Source material ▸
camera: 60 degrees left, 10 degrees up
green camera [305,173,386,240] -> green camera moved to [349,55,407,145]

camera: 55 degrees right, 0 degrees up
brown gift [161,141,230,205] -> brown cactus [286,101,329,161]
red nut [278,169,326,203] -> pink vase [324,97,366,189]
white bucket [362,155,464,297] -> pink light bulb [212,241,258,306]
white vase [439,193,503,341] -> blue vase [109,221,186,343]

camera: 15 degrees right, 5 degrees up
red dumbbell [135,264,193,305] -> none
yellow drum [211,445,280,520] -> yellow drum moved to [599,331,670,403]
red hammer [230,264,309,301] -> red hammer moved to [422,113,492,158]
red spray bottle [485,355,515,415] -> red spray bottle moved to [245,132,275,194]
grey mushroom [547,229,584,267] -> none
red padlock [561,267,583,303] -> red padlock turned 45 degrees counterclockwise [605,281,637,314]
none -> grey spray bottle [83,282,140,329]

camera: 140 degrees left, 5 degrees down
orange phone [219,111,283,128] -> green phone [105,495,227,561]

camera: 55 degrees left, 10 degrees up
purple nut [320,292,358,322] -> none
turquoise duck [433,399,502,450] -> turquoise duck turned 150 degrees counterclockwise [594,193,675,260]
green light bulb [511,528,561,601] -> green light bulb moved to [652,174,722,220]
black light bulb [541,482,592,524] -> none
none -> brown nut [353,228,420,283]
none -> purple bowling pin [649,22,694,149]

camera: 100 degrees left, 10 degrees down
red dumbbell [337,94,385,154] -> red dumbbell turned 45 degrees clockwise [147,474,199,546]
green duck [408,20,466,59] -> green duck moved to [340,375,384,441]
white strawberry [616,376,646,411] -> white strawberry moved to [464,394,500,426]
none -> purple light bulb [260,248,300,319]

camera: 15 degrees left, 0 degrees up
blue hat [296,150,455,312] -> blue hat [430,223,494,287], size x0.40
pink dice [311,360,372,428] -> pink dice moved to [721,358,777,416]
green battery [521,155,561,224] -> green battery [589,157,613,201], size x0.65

Problem statement ▸
Nothing but the lines from the one containing "camera: 15 degrees left, 0 degrees up" through the last line of the material should be returned, each exactly as written, both ends included.

Your solution ▸
camera: 15 degrees left, 0 degrees up
blue hat [296,150,455,312] -> blue hat [430,223,494,287], size x0.40
pink dice [311,360,372,428] -> pink dice moved to [721,358,777,416]
green battery [521,155,561,224] -> green battery [589,157,613,201], size x0.65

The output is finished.